◆ RECORDS SUPPLIED
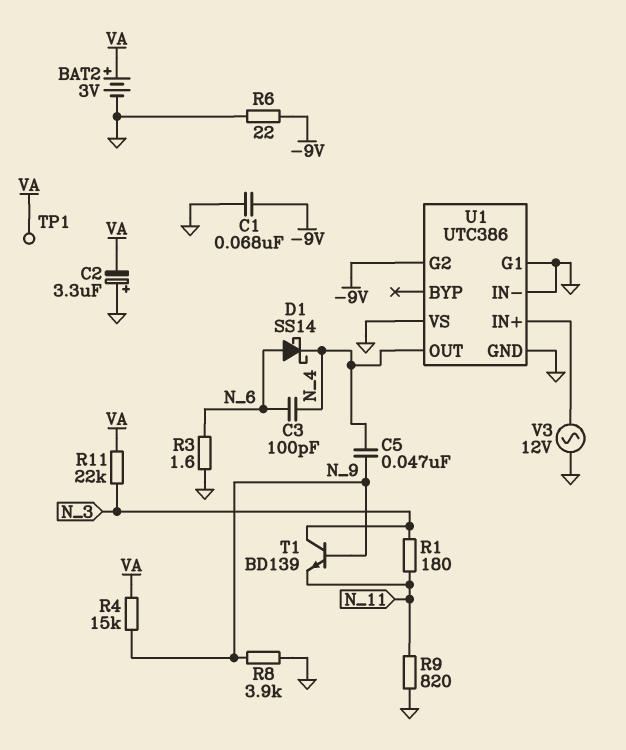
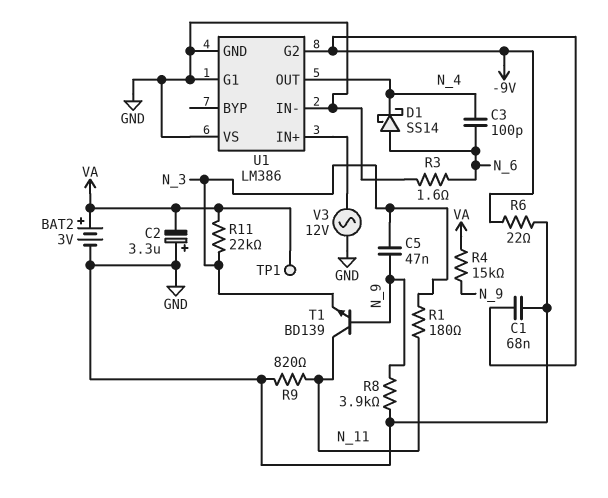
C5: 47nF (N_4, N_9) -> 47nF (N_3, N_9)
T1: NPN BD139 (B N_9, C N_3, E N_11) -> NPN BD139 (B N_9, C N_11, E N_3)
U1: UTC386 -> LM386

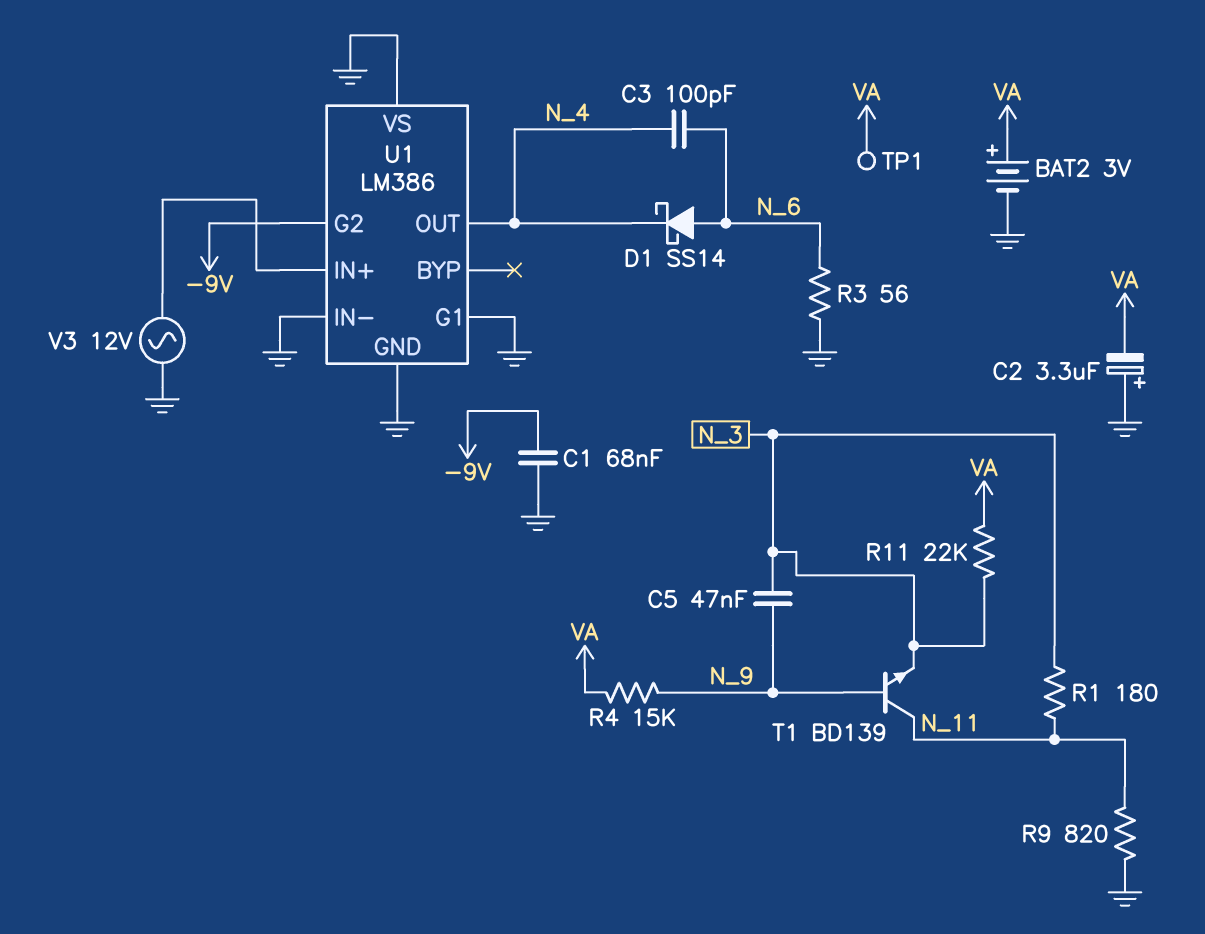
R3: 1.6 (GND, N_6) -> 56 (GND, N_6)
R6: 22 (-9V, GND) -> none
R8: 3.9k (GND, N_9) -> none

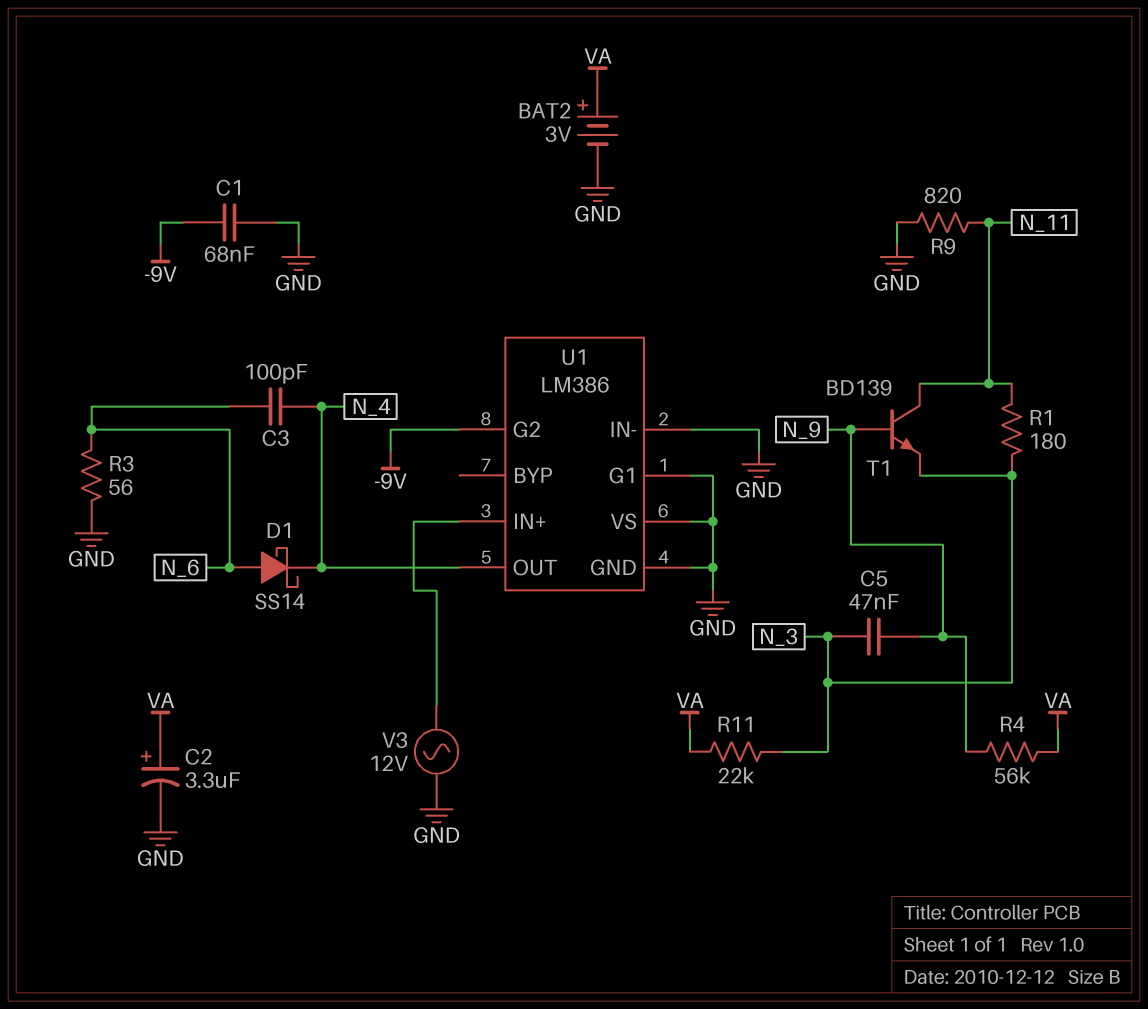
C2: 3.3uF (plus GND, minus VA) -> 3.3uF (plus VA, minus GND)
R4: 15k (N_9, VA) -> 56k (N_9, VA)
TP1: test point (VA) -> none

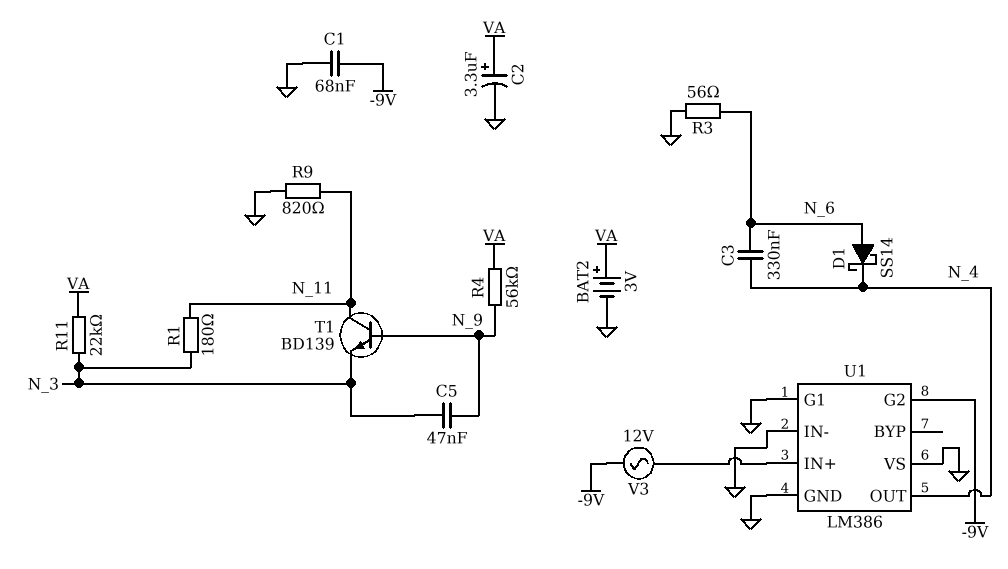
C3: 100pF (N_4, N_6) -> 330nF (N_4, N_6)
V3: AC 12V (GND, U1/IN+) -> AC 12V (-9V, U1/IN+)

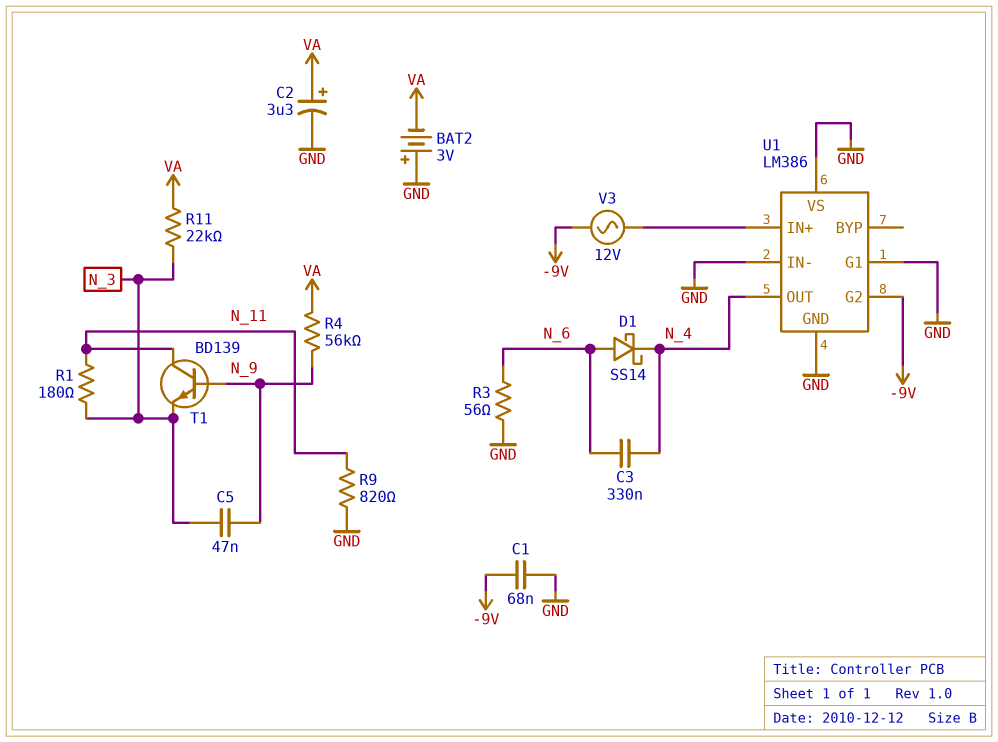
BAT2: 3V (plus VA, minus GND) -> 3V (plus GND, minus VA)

◆ YOUR GOAL
Print the material word for word; images are to be left out.

◆ ANSWER TO THIS EXERCISE
C5: 47nF (N_4, N_9) -> 47nF (N_3, N_9)
T1: NPN BD139 (B N_9, C N_3, E N_11) -> NPN BD139 (B N_9, C N_11, E N_3)
U1: UTC386 -> LM386

R3: 1.6 (GND, N_6) -> 56 (GND, N_6)
R6: 22 (-9V, GND) -> none
R8: 3.9k (GND, N_9) -> none

C2: 3.3uF (plus GND, minus VA) -> 3.3uF (plus VA, minus GND)
R4: 15k (N_9, VA) -> 56k (N_9, VA)
TP1: test point (VA) -> none

C3: 100pF (N_4, N_6) -> 330nF (N_4, N_6)
V3: AC 12V (GND, U1/IN+) -> AC 12V (-9V, U1/IN+)

BAT2: 3V (plus VA, minus GND) -> 3V (plus GND, minus VA)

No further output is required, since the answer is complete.